** Opening Exercise data block **

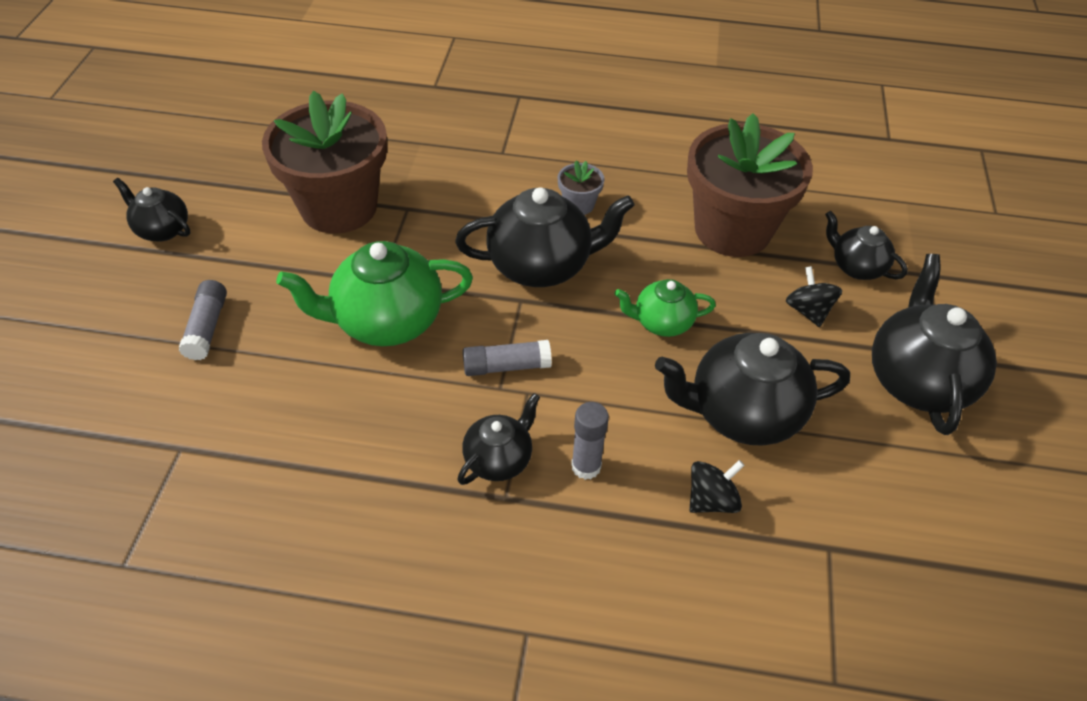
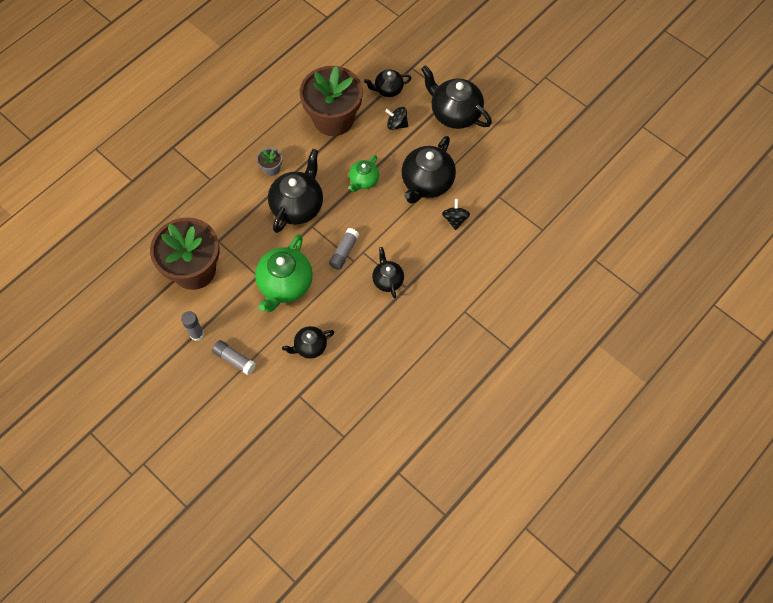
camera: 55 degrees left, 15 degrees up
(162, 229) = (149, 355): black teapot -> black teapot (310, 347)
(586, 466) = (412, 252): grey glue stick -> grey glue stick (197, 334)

** Closing Exercise data block **

▶ **What you should do**:
Write out exactly the lines from the line holding "(162, 229) = (149, 355): black" through the last line of the data, and nothing besides those lines.

▶ **Written solution**:
(162, 229) = (149, 355): black teapot -> black teapot (310, 347)
(586, 466) = (412, 252): grey glue stick -> grey glue stick (197, 334)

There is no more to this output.